======== Records provided ========
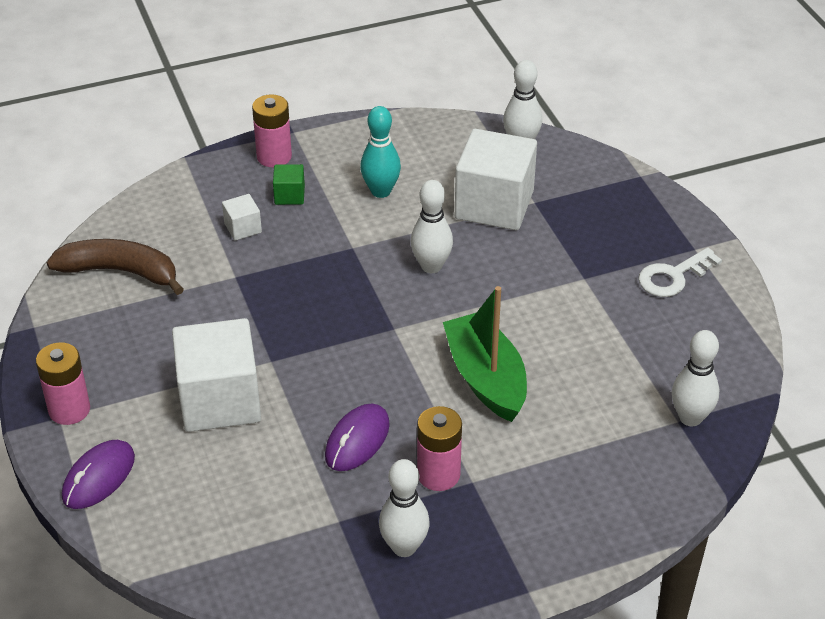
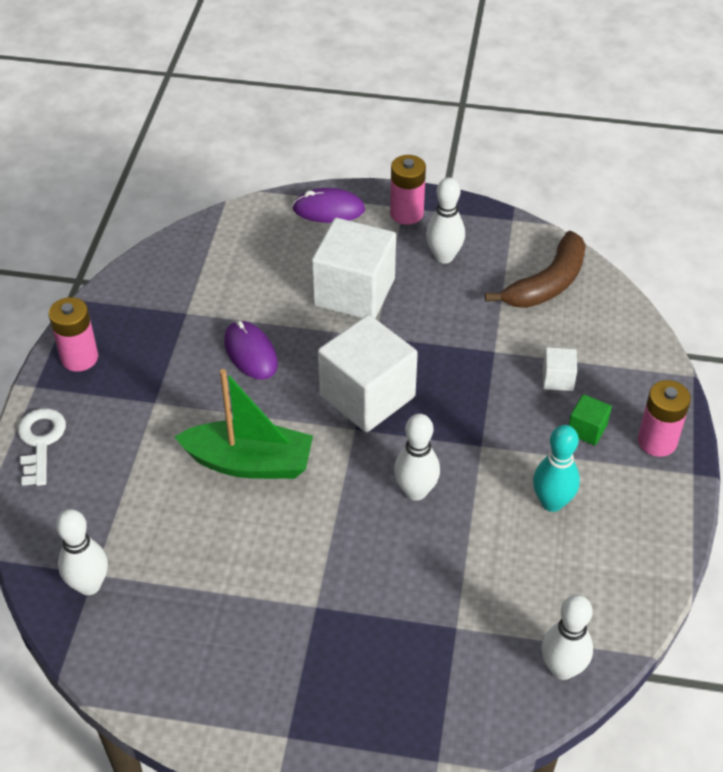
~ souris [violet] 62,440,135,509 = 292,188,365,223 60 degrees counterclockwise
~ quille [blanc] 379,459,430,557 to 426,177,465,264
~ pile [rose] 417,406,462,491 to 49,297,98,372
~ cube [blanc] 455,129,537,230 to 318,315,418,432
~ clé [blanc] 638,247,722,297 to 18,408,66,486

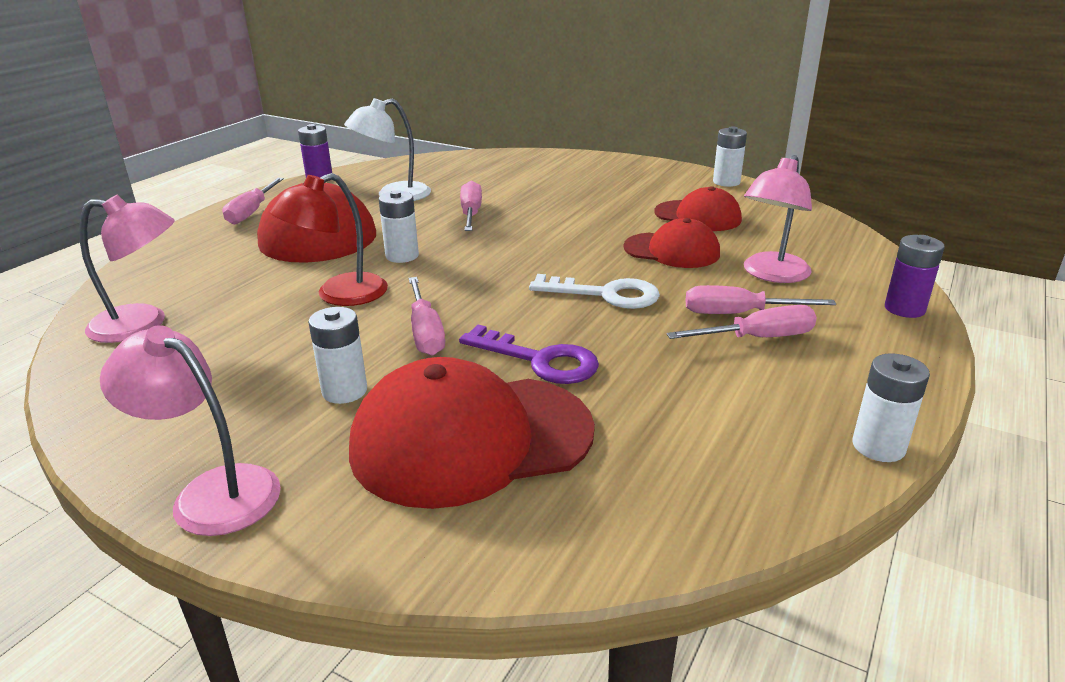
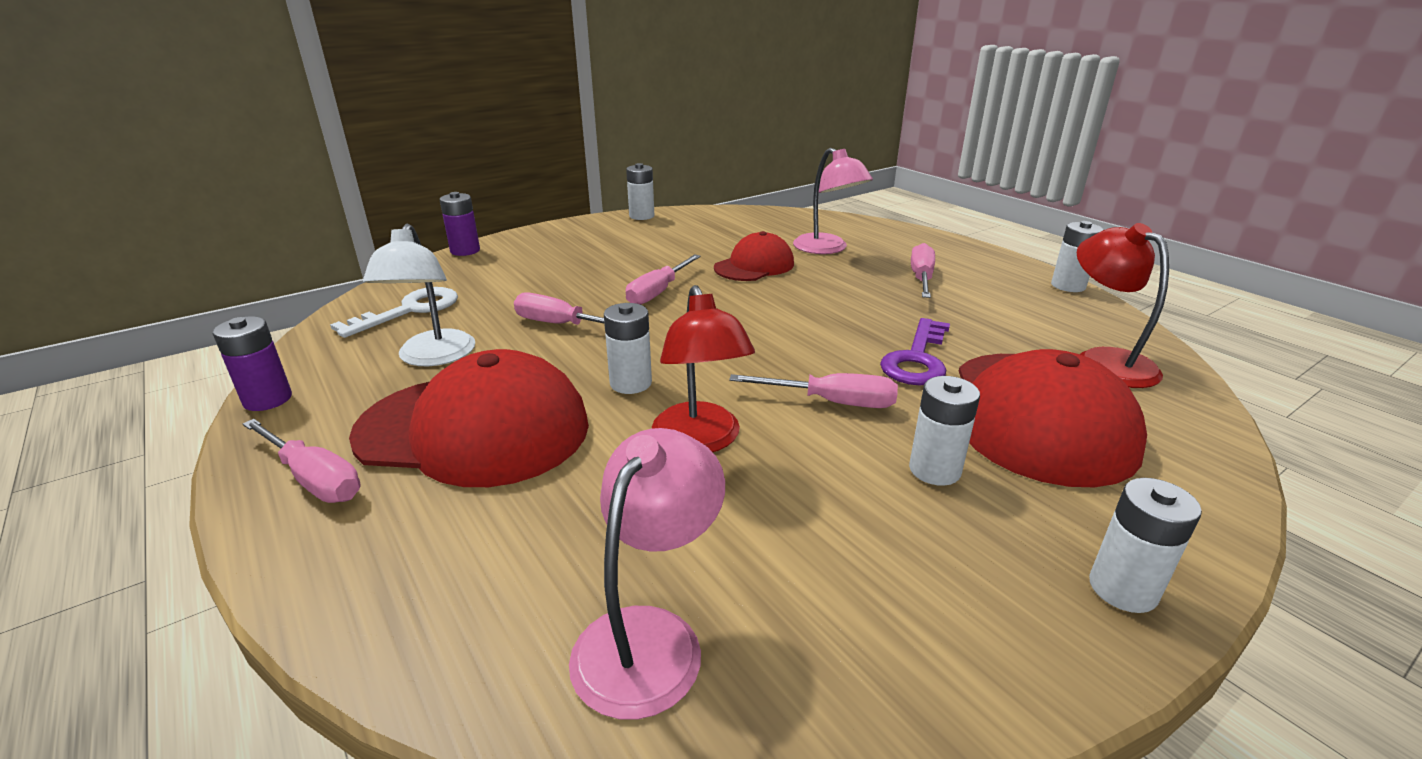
~ lampe [rose] 100,325,281,536 to pile [blanc] 1089,478,1202,613
~ clé [violet] 459,325,599,384 = 880,318,950,385 150 degrees clockwise
~ clé [blanc] 529,274,660,309 to 330,287,458,338
- casquette [rouge] 654,186,742,231
~ tournevis [rose] 685,285,836,314 to 626,254,701,305
~ pile [violet] 885,235,944,318 to 440,192,480,256
+ lampe [rouge] 1077,223,1169,388

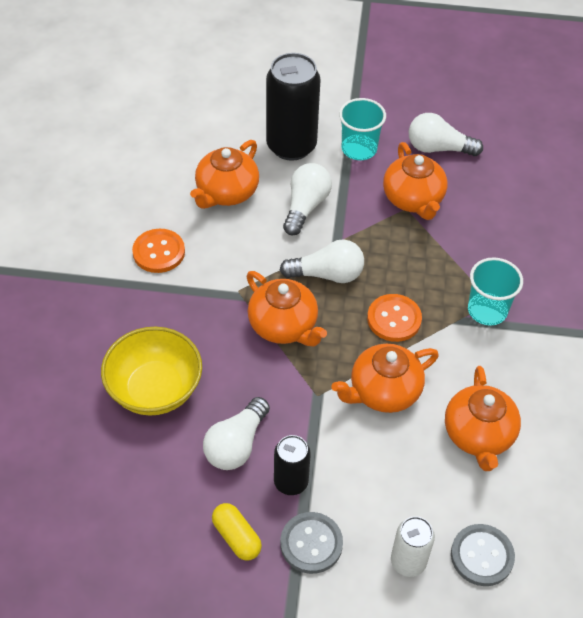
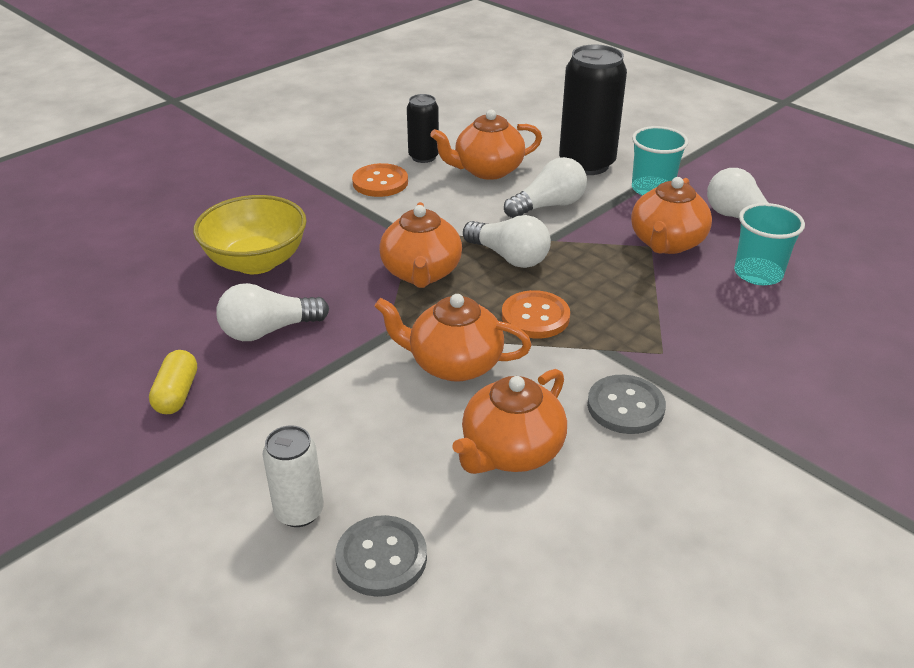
~ canette [noir] 274,435,311,495 to 407,94,439,163
~ bouton [gris] 280,512,343,574 to 587,375,666,434
~ gobelet [turquoise] 468,258,523,326 to 734,203,805,285

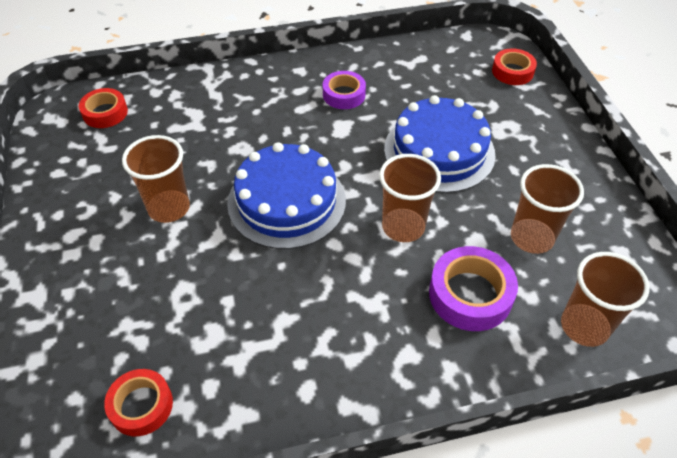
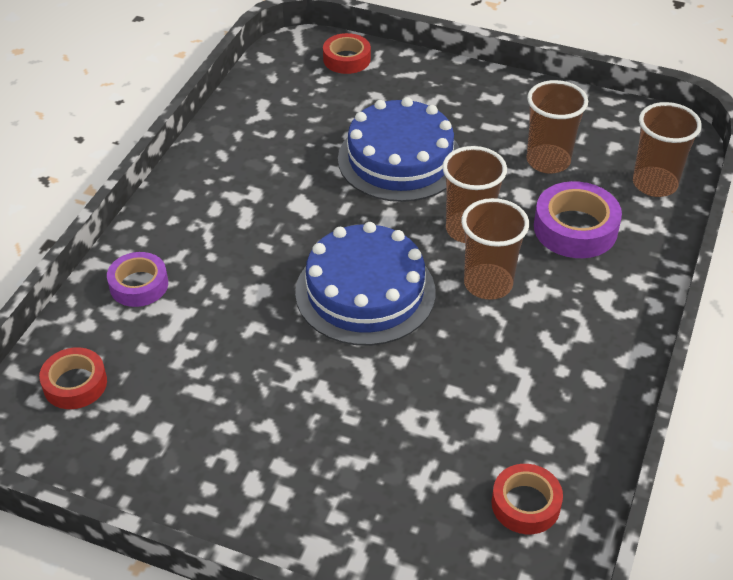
~ gobelet [marron] 122,135,190,223 to 461,198,529,300
~ ruban adhésif [violet] 323,71,366,109 to 107,252,168,307

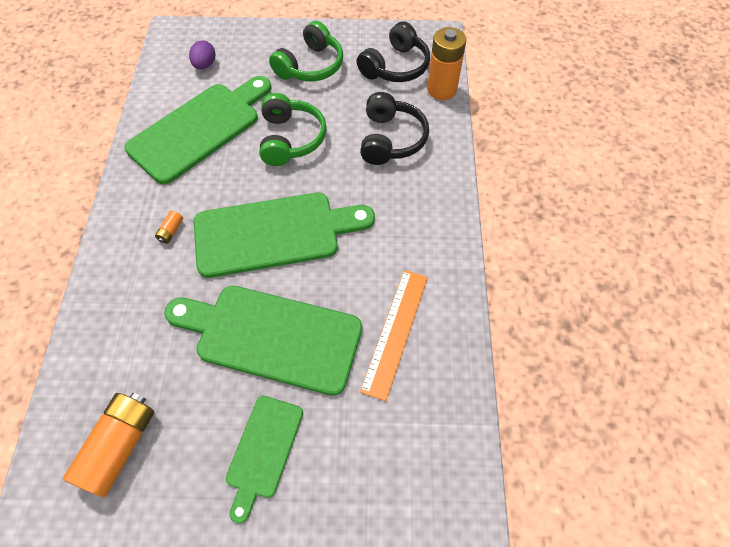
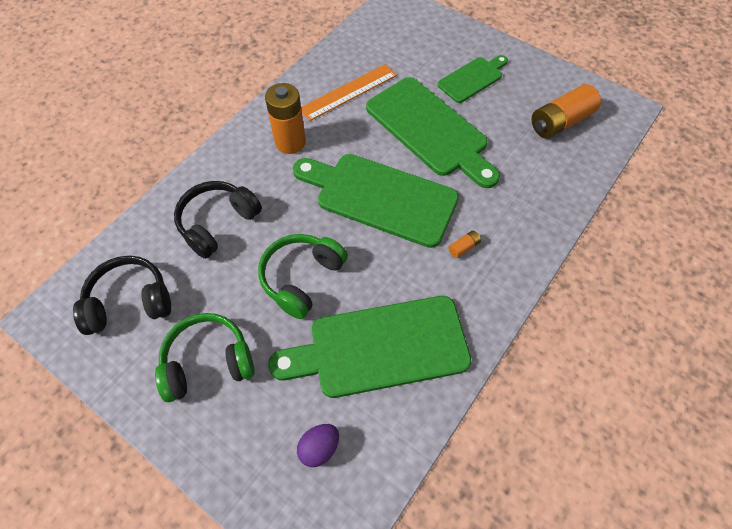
~ pile [orange] 427,27,466,100 to 265,83,306,154

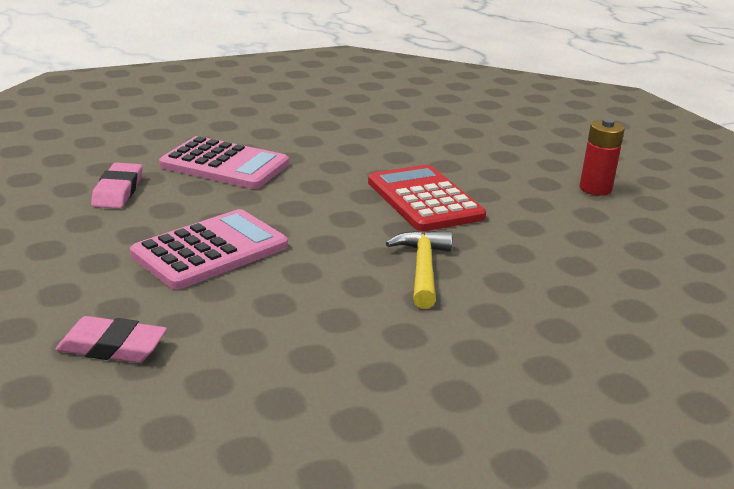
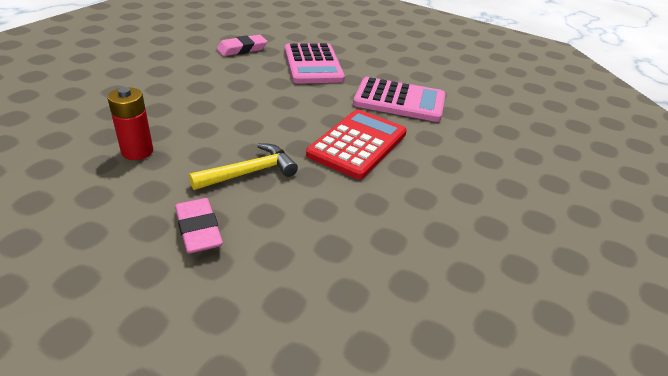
~ gomme [rose] 55,316,167,363 to 175,198,223,253
~ calculatrice [rose] 130,209,288,290 to 353,77,445,122
~ pile [rouge] 580,119,625,195 to 108,87,153,160

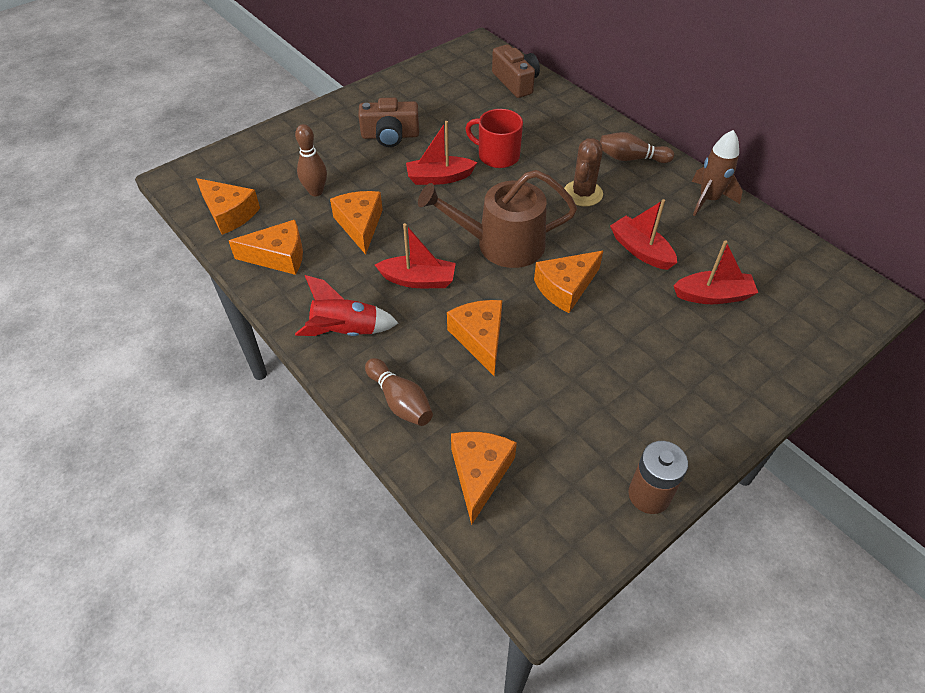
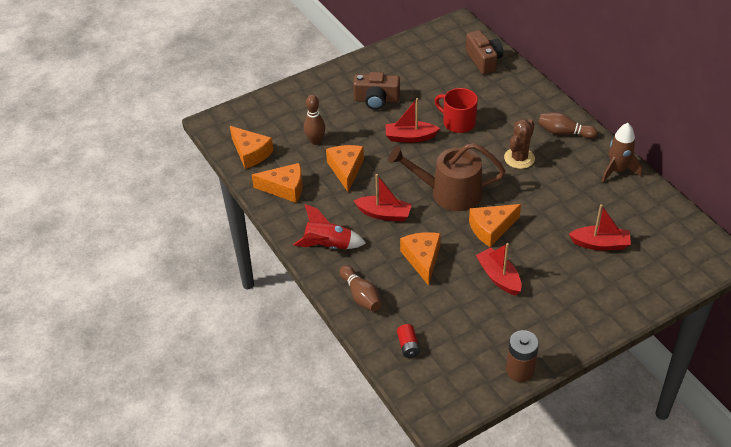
~ fromage [orange] 451,432,517,525 to pile [rouge] 397,324,420,358
~ bateau [rouge] 610,199,677,270 to 476,243,522,295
========
Action item -> Since the pictures are not wanted, transcribe the rest of the listing above exactly.

Task response ->
~ souris [violet] 62,440,135,509 = 292,188,365,223 60 degrees counterclockwise
~ quille [blanc] 379,459,430,557 to 426,177,465,264
~ pile [rose] 417,406,462,491 to 49,297,98,372
~ cube [blanc] 455,129,537,230 to 318,315,418,432
~ clé [blanc] 638,247,722,297 to 18,408,66,486

~ lampe [rose] 100,325,281,536 to pile [blanc] 1089,478,1202,613
~ clé [violet] 459,325,599,384 = 880,318,950,385 150 degrees clockwise
~ clé [blanc] 529,274,660,309 to 330,287,458,338
- casquette [rouge] 654,186,742,231
~ tournevis [rose] 685,285,836,314 to 626,254,701,305
~ pile [violet] 885,235,944,318 to 440,192,480,256
+ lampe [rouge] 1077,223,1169,388

~ canette [noir] 274,435,311,495 to 407,94,439,163
~ bouton [gris] 280,512,343,574 to 587,375,666,434
~ gobelet [turquoise] 468,258,523,326 to 734,203,805,285

~ gobelet [marron] 122,135,190,223 to 461,198,529,300
~ ruban adhésif [violet] 323,71,366,109 to 107,252,168,307

~ pile [orange] 427,27,466,100 to 265,83,306,154

~ gomme [rose] 55,316,167,363 to 175,198,223,253
~ calculatrice [rose] 130,209,288,290 to 353,77,445,122
~ pile [rouge] 580,119,625,195 to 108,87,153,160

~ fromage [orange] 451,432,517,525 to pile [rouge] 397,324,420,358
~ bateau [rouge] 610,199,677,270 to 476,243,522,295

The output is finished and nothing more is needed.